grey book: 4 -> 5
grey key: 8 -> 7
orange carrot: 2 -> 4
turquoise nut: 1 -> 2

==

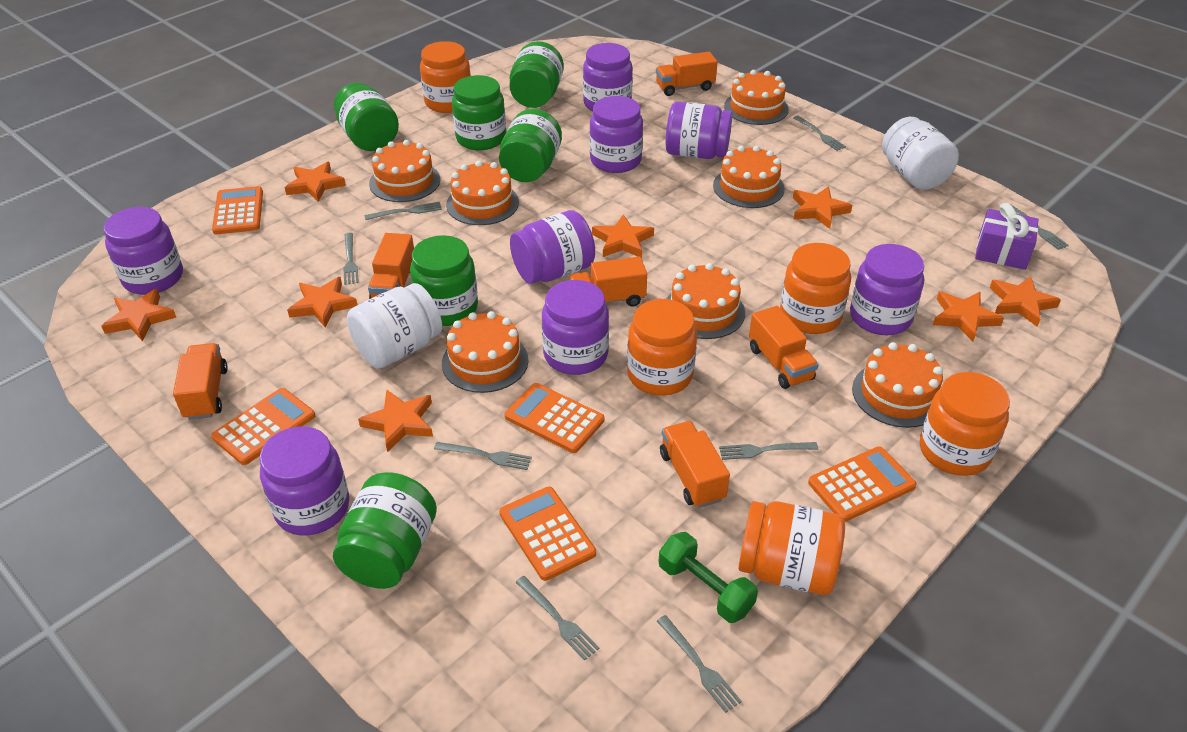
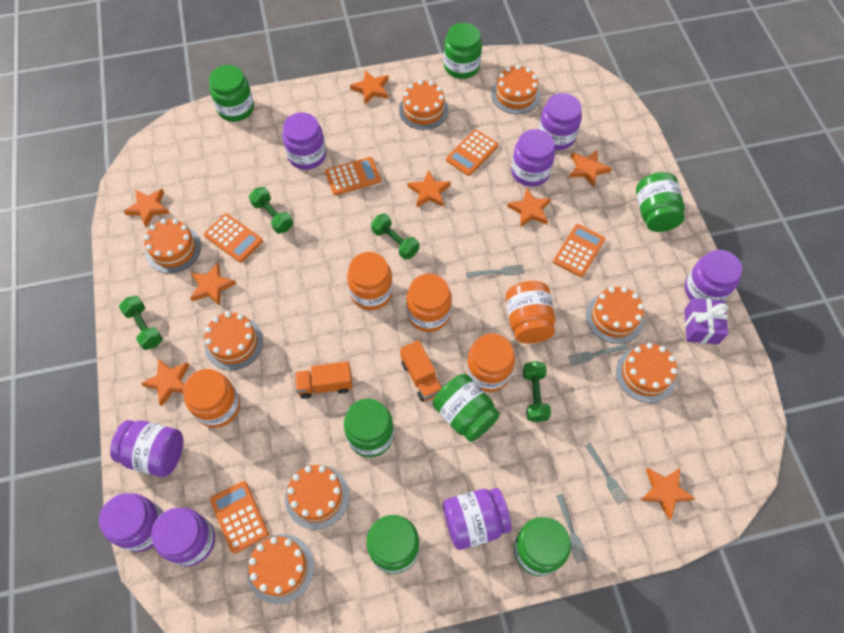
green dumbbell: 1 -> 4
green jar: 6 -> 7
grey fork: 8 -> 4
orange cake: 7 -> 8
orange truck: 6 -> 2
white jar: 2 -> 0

---

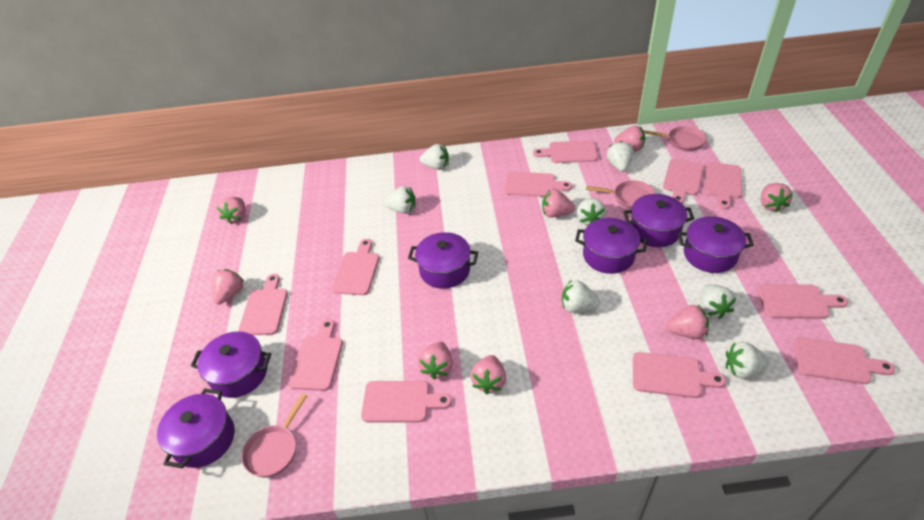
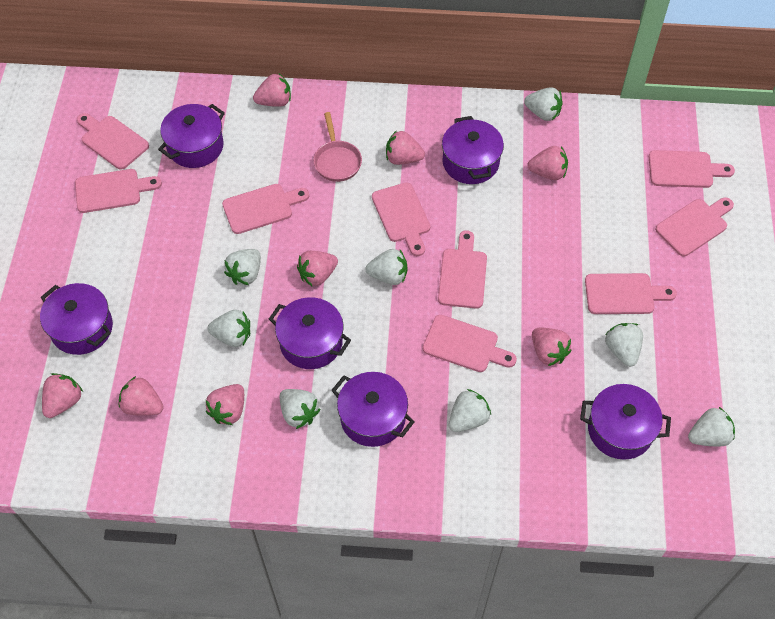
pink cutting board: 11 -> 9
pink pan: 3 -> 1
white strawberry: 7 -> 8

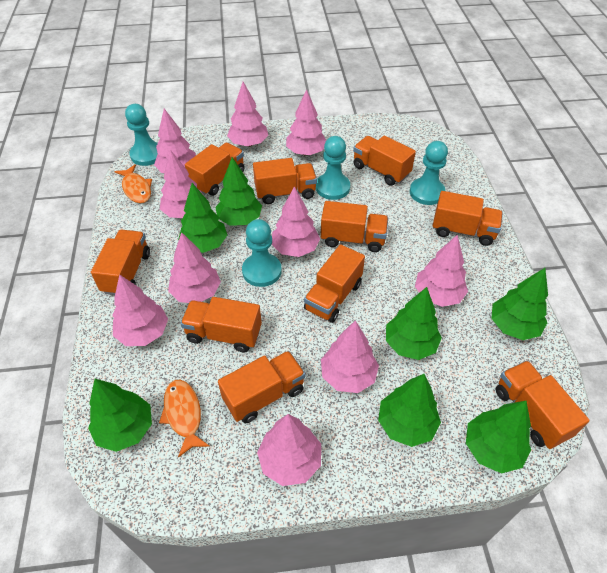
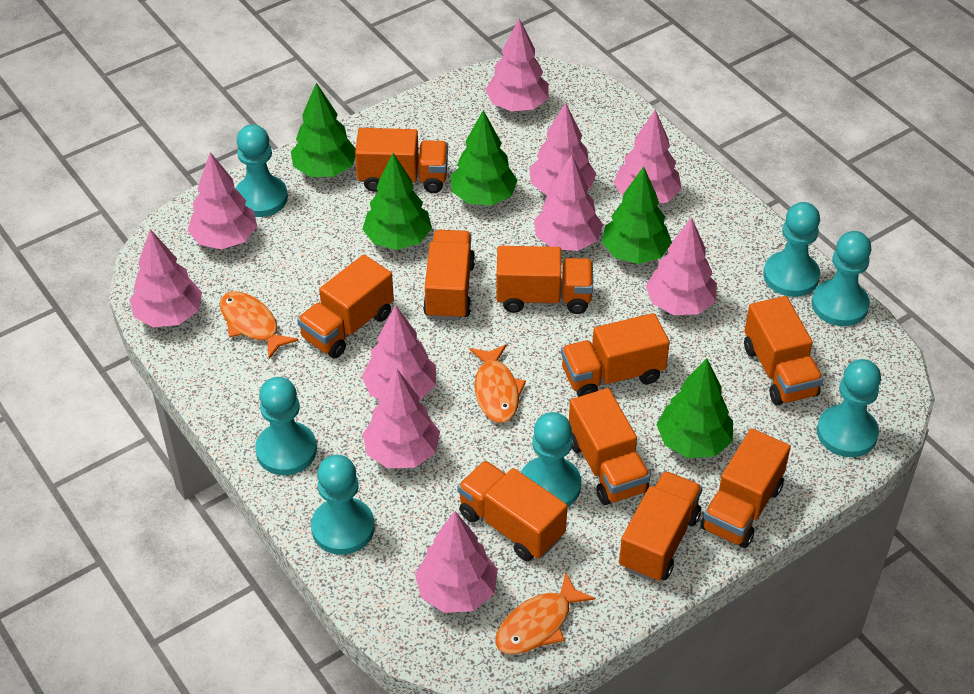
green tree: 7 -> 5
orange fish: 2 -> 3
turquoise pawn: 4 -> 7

→ What the exercise asks: Of the records above, print only the lines from the one containing "pink pan: 3 -> 1" through the one containing "turquoise pawn: 4 -> 7", inclusive and unaltered, leaving out pictures.

→ Result of the exercise:
pink pan: 3 -> 1
white strawberry: 7 -> 8

green tree: 7 -> 5
orange fish: 2 -> 3
turquoise pawn: 4 -> 7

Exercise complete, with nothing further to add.